WORK ITEM -
Copy out, word for word, the lines between the line holding "Question: Is black" and the line holding "Question: Among these", inclusive.

(Stored data)
-- -- --

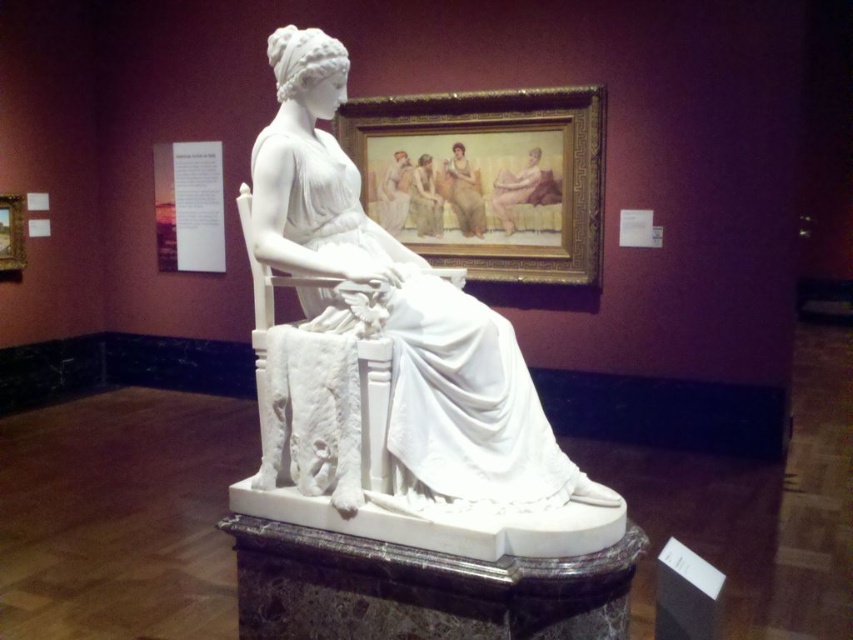
This screenshot has height=640, width=853. In order to click on smooth beige fabric at upper center in this screenshot , I will do `click(463, 193)`.

Does smooth beige fabric at upper center have a lesser width compared to matte white figure at center?

No, smooth beige fabric at upper center is not thinner than matte white figure at center.

The height and width of the screenshot is (640, 853). In order to click on smooth beige fabric at upper center in this screenshot , I will do `click(463, 193)`.

Can you confirm if white marble dress at center is taller than matte white figure at center?

Yes.

What do you see at coordinates (416, 339) in the screenshot?
I see `white marble dress at center` at bounding box center [416, 339].

Identify the location of white marble dress at center. This screenshot has width=853, height=640. coord(416,339).

The image size is (853, 640). Identify the location of white marble dress at center. (416, 339).

Does smooth beige skin at upper center have a greater width compared to matte white figure at center?

Yes.

Can you confirm if smooth beige skin at upper center is smaller than matte white figure at center?

Incorrect, smooth beige skin at upper center is not smaller in size than matte white figure at center.

In order to click on smooth beige skin at upper center in this screenshot , I will do `click(515, 189)`.

I want to click on smooth beige skin at upper center, so click(515, 189).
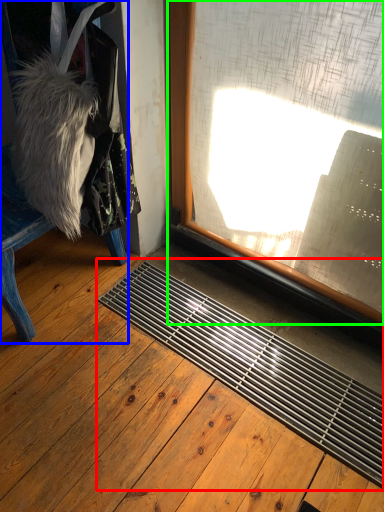
Question: Which is nearer to the doormat (highlighted by a red box)? furniture (highlighted by a blue box) or window (highlighted by a green box).

Choices:
 (A) furniture
 (B) window

Answer: (B)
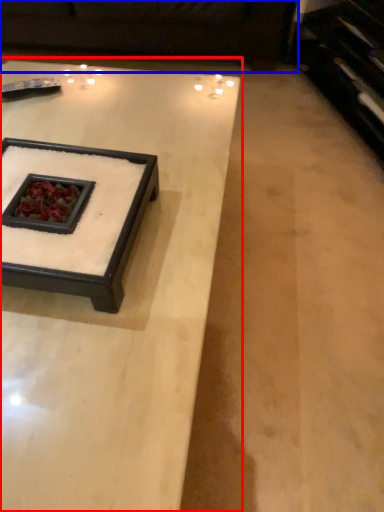
Question: Which object appears farthest to the camera in this image, coffee table (highlighted by a red box) or couch (highlighted by a blue box)?

Choices:
 (A) coffee table
 (B) couch

Answer: (B)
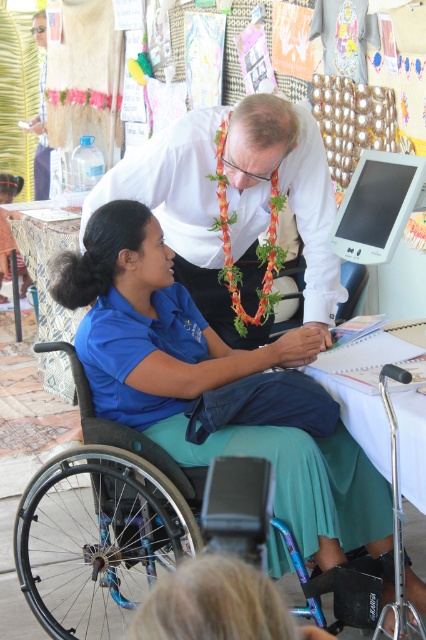
Question: Is black plastic wheelchair at lower left positioned behind matte plastic computer screen at upper right?

Choices:
 (A) no
 (B) yes

Answer: (A)

Question: Among these objects, which one is nearest to the camera?

Choices:
 (A) patterned fabric table at lower left
 (B) matte plastic computer screen at upper right
 (C) white paper at center
 (D) white shirt at center

Answer: (B)

Question: Based on their relative distances, which object is nearer to the white shirt at center?

Choices:
 (A) black plastic wheelchair at lower left
 (B) matte plastic computer screen at upper right
 (C) patterned fabric table at lower left

Answer: (B)

Question: Where is black plastic wheelchair at lower left located in relation to matte plastic computer screen at upper right in the image?

Choices:
 (A) above
 (B) below

Answer: (B)

Question: Which of these objects is positioned farthest from the matte plastic computer screen at upper right?

Choices:
 (A) black plastic wheelchair at lower left
 (B) white paper at center
 (C) patterned fabric table at lower left

Answer: (C)

Question: Can you confirm if matte plastic computer screen at upper right is smaller than white paper at center?

Choices:
 (A) yes
 (B) no

Answer: (A)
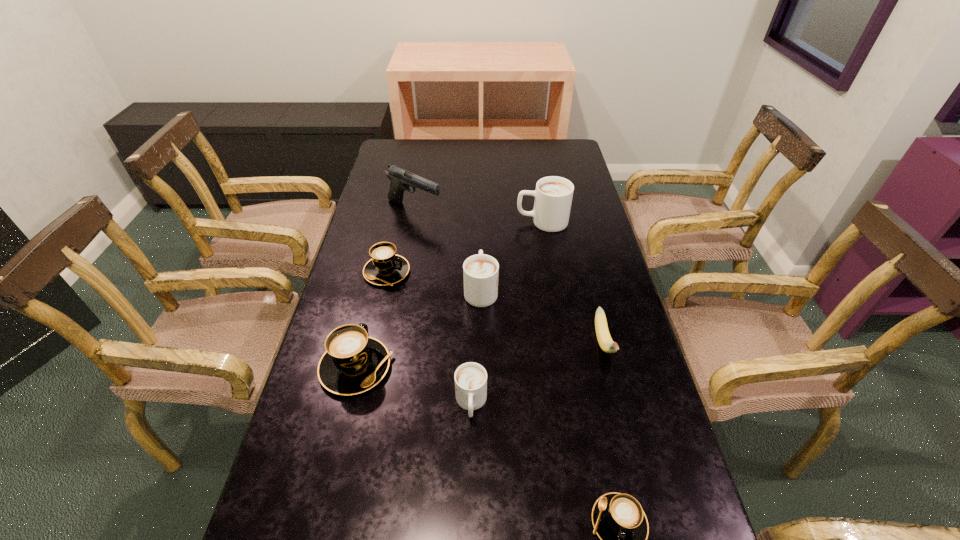
Find the location of `unoccupied area between the yellow banana and the second biggest white cappuccino`. unoccupied area between the yellow banana and the second biggest white cappuccino is located at coordinates (542, 316).

The width and height of the screenshot is (960, 540). What are the coordinates of `free spot between the biggest black cappuccino and the second biggest white cappuccino` in the screenshot? It's located at (419, 328).

This screenshot has height=540, width=960. I want to click on object that stands as the third closest to the gun, so click(x=480, y=272).

Image resolution: width=960 pixels, height=540 pixels. In order to click on object that is the second closest to the farthest black cappuccino in this screenshot , I will do `click(401, 179)`.

This screenshot has width=960, height=540. I want to click on cappuccino that stands as the third closest to the second farthest white cappuccino, so click(x=553, y=195).

Identify the location of cappuccino object that ranks as the closest to the gun. (385, 268).

Point out which white cappuccino is positioned as the second nearest to the smallest white cappuccino. Please provide its 2D coordinates. Your answer should be formatted as a tuple, i.e. [(x, y)], where the tuple contains the x and y coordinates of a point satisfying the conditions above.

[(553, 195)]

Locate an element on the screen. The width and height of the screenshot is (960, 540). white cappuccino that is the second closest to the smallest white cappuccino is located at coordinates (553, 195).

Where is `the second closest black cappuccino relative to the farthest black cappuccino`? the second closest black cappuccino relative to the farthest black cappuccino is located at coordinates (618, 519).

In order to click on the third closest black cappuccino relative to the banana in this screenshot , I will do click(385, 268).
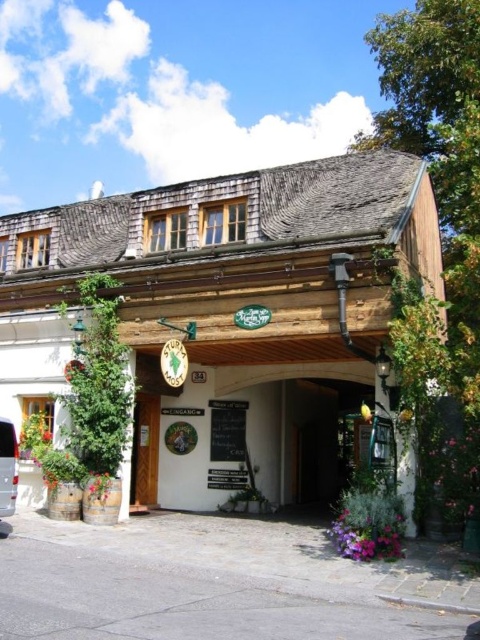
You are standing in front of the white wood building at center and the wooden door at center. Which object is positioned higher from the ground?

The white wood building at center is located above the wooden door at center, so the white wood building at center is positioned higher from the ground.

You are standing in front of the white wood building at center and the wooden door at center. Which object is positioned to the right side?

The white wood building at center is to the right of the wooden door at center.

You are standing in front of the rustic building and want to take a photo. You notice two points marked on the building facade. The first point is at coordinates point (160, 316) and the second is at point (11, 452). Which point will appear closer to the camera in your photo?

Point (160, 316) is further to the camera than point (11, 452), so in the photo, point (160, 316) will appear closer to the camera than point (11, 452).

-- -- --

RESULT BELOW -
Question: Is black plastic wheelchair at lower left positioned behind matte plastic computer screen at upper right?

Choices:
 (A) no
 (B) yes

Answer: (A)

Question: Among these objects, which one is nearest to the camera?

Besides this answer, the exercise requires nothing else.